What you should do
Return, exactly and in full, the lines of the records below starting at the one with "nothing => pyramid in turquoise <472,69>" and ending at the one with "relocated | pera/verde", and no other lines.

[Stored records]
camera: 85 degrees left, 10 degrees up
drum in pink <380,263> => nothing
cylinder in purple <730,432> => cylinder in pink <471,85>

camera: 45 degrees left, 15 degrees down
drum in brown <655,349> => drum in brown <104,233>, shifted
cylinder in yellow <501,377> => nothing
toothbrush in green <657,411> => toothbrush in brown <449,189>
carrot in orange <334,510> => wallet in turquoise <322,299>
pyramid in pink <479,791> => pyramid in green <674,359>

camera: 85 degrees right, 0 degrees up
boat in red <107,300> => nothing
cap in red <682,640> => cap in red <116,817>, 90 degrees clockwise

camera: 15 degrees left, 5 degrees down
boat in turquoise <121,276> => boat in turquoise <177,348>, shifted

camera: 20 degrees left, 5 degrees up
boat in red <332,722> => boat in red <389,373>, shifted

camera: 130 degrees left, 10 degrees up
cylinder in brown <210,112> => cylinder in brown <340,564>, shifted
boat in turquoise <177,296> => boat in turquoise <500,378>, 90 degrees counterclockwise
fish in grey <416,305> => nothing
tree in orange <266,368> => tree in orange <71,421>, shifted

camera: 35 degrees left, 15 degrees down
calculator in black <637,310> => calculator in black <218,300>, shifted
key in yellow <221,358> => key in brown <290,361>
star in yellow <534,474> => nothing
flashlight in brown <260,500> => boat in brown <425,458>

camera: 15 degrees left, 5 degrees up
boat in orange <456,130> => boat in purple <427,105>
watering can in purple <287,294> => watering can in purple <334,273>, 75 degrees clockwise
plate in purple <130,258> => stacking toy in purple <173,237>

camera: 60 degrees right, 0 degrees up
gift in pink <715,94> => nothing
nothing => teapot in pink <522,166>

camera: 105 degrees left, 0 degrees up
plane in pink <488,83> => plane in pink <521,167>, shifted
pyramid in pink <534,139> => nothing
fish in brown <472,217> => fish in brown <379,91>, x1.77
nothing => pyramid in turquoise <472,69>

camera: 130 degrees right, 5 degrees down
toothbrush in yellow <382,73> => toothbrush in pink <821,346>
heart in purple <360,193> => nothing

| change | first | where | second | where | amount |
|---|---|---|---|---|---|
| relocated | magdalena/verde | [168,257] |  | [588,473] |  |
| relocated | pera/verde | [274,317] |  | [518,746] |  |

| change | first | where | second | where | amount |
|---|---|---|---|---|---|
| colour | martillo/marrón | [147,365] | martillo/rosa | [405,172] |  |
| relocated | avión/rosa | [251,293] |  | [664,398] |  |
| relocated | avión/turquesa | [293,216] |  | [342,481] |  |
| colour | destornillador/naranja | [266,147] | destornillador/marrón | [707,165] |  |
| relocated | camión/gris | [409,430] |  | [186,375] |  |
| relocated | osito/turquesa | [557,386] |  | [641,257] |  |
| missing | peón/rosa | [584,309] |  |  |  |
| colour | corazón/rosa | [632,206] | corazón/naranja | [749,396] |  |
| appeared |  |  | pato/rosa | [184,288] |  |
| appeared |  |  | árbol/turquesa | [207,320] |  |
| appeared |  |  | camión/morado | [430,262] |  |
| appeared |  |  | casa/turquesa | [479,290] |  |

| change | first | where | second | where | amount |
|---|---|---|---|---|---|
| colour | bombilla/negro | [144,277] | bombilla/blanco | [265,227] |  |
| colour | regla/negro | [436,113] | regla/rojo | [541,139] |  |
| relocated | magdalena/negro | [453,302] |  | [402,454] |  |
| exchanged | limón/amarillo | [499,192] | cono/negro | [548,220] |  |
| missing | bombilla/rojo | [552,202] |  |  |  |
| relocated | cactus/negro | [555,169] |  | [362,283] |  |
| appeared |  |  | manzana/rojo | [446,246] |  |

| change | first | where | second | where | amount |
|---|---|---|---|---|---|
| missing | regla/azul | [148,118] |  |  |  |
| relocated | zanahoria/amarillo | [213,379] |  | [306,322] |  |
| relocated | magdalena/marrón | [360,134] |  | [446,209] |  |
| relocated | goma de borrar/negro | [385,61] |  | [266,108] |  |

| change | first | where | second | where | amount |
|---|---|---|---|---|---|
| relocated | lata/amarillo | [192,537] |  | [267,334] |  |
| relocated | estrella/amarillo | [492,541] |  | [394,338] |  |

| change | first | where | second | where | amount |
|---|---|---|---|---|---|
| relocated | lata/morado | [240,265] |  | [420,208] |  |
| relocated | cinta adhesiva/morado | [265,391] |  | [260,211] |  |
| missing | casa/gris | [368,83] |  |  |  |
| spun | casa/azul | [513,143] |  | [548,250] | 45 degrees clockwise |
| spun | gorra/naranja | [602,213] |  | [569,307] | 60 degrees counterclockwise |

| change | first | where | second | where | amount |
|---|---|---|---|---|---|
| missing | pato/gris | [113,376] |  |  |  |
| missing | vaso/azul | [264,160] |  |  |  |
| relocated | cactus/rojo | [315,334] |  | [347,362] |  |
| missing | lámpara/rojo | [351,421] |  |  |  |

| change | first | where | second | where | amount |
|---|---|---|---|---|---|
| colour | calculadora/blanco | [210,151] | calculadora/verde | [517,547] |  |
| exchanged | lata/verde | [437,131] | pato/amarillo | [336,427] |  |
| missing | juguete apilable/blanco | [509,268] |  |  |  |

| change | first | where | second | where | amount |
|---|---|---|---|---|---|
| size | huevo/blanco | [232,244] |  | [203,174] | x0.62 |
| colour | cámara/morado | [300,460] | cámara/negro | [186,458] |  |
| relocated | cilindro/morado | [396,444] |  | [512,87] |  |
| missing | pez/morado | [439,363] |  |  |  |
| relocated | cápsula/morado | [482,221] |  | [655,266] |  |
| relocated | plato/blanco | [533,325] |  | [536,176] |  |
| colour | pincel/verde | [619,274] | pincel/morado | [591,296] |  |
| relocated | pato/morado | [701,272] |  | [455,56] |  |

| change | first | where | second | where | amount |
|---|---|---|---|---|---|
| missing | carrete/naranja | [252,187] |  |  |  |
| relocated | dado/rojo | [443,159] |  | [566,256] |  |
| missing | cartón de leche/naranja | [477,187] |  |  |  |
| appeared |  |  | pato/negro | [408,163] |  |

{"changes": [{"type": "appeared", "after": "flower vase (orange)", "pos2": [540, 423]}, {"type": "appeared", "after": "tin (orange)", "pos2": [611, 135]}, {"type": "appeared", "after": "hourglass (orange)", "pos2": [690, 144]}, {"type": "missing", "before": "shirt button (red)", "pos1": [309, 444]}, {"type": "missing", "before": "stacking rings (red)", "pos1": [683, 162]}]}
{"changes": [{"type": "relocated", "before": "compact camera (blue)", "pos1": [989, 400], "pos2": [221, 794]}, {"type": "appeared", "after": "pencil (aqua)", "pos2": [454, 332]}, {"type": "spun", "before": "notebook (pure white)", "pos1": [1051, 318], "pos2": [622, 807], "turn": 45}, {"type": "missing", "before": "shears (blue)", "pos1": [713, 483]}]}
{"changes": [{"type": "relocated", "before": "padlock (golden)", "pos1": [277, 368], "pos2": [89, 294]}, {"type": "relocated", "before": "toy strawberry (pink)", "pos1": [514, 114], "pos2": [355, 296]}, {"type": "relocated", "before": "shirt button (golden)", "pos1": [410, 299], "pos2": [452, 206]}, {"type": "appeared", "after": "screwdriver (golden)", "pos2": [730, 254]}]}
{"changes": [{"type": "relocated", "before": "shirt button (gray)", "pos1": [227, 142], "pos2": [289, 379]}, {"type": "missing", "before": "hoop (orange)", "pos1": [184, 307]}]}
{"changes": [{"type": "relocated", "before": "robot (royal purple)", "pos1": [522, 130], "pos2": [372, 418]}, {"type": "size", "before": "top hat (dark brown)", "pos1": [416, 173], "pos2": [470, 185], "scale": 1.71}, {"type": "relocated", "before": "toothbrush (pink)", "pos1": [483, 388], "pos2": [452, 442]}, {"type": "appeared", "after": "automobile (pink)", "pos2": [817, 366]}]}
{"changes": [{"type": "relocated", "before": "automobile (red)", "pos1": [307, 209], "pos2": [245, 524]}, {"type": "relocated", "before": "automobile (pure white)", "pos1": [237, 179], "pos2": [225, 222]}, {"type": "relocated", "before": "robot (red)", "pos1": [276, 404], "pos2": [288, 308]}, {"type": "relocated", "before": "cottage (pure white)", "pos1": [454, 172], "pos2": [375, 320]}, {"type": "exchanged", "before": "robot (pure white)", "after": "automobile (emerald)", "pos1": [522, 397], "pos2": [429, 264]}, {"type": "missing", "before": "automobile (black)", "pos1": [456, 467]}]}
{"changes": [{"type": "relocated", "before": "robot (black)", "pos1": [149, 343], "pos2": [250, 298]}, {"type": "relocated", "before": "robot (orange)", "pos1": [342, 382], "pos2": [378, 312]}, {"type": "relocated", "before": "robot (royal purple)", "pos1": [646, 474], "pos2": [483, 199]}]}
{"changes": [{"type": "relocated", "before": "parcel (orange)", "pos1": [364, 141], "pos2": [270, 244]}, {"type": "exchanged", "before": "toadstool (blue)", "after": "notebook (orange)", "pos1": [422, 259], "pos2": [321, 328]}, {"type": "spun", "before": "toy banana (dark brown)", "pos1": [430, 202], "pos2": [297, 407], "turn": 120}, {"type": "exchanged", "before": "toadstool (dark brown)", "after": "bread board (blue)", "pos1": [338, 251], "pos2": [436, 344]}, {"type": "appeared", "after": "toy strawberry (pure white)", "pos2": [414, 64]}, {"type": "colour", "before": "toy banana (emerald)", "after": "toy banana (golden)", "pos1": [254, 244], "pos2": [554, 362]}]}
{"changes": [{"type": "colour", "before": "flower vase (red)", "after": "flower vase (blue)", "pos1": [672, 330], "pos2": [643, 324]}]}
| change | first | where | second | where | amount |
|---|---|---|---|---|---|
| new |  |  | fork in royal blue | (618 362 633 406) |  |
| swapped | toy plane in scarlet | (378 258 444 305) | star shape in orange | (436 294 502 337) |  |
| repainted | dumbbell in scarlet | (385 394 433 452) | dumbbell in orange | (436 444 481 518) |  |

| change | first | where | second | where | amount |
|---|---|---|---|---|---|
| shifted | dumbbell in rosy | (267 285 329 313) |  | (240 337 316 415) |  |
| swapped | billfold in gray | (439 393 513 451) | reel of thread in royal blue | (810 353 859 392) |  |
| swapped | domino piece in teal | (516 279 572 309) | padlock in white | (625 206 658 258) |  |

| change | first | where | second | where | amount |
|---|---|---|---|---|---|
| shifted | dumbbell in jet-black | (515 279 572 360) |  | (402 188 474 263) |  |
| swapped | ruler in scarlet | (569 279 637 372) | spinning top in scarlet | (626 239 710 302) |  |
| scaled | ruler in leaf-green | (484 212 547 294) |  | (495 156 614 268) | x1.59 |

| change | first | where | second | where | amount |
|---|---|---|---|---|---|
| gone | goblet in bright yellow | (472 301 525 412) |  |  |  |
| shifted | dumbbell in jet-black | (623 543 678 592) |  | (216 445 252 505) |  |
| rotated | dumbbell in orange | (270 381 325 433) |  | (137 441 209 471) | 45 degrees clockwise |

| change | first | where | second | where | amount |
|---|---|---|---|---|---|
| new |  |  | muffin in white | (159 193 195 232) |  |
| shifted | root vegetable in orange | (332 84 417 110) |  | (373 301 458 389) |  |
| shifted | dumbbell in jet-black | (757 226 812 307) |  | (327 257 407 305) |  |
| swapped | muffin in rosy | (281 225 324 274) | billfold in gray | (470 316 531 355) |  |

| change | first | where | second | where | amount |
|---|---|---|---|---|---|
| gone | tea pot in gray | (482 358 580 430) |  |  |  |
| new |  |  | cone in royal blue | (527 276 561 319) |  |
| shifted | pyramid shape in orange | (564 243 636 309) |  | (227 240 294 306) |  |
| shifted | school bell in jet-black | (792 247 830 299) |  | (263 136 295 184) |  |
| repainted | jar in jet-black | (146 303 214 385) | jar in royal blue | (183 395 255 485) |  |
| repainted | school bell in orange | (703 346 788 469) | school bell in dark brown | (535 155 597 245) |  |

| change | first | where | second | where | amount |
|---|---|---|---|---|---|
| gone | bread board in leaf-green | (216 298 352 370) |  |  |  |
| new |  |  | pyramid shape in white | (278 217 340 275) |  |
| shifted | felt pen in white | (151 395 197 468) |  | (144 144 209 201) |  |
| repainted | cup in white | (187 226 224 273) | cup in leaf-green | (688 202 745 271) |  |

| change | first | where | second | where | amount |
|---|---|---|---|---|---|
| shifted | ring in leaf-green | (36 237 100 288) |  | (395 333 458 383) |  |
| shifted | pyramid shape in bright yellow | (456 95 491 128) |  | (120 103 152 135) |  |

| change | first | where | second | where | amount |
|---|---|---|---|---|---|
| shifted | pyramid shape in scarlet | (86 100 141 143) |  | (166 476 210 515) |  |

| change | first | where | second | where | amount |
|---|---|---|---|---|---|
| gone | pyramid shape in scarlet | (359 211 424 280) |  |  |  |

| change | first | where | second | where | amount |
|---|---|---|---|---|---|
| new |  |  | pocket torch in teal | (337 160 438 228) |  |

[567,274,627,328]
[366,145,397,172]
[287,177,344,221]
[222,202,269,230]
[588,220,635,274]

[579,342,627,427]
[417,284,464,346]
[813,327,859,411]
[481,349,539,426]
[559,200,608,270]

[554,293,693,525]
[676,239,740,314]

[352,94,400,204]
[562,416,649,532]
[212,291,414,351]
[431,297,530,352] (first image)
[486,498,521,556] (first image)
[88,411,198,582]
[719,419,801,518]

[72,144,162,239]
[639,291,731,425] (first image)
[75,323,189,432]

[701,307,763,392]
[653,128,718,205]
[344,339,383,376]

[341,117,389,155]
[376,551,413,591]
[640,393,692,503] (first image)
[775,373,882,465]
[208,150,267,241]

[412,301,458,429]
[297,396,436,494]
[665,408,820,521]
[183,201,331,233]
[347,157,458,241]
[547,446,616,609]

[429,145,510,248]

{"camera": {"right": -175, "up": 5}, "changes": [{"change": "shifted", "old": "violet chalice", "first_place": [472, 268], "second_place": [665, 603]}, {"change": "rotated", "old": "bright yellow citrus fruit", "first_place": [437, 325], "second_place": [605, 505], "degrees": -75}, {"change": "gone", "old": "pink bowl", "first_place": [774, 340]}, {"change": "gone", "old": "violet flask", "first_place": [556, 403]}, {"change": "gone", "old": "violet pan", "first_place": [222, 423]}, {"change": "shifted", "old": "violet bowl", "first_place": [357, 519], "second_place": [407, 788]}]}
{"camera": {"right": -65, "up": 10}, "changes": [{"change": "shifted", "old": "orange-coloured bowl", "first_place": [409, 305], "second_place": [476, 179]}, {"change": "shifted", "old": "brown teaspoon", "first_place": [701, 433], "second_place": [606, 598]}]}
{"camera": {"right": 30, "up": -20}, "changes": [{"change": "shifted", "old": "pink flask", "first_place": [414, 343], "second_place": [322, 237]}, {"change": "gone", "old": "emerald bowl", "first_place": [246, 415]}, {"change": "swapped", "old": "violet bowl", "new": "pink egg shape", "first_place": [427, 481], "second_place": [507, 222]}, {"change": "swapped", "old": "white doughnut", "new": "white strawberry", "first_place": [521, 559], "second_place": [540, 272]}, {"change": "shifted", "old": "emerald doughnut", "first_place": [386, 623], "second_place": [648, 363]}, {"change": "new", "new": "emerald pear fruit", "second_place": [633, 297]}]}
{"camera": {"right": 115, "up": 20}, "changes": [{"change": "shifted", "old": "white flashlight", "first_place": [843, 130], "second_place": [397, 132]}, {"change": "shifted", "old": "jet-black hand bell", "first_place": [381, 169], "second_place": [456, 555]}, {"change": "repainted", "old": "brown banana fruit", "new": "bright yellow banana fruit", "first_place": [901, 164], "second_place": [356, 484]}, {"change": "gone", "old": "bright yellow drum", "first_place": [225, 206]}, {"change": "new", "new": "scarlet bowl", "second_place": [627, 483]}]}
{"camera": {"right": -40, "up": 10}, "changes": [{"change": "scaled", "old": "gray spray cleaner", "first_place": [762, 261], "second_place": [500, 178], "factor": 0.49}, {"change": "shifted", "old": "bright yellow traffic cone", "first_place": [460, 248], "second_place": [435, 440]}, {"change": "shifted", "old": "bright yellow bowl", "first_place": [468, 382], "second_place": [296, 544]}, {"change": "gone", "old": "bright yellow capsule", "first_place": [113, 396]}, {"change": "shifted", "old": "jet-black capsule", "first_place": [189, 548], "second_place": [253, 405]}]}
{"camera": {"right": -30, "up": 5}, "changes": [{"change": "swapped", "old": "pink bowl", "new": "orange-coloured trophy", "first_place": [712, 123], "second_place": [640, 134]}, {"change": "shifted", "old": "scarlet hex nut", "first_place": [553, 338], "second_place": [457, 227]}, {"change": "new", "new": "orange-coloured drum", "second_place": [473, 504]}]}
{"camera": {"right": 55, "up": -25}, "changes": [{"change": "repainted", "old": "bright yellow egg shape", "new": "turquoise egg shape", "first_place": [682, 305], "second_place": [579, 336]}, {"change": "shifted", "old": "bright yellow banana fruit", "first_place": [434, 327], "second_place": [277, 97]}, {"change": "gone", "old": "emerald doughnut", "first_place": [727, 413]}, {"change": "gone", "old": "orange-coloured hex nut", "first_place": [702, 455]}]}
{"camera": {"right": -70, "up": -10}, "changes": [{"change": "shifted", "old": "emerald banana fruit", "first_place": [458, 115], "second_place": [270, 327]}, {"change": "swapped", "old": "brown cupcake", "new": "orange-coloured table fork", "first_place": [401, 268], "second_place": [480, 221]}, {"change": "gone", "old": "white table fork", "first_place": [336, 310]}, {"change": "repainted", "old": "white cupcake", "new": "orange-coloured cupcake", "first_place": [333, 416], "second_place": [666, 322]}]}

Exercise output
nothing => pyramid in turquoise <472,69>

camera: 130 degrees right, 5 degrees down
toothbrush in yellow <382,73> => toothbrush in pink <821,346>
heart in purple <360,193> => nothing

| change | first | where | second | where | amount |
|---|---|---|---|---|---|
| relocated | magdalena/verde | [168,257] |  | [588,473] |  |
| relocated | pera/verde | [274,317] |  | [518,746] |  |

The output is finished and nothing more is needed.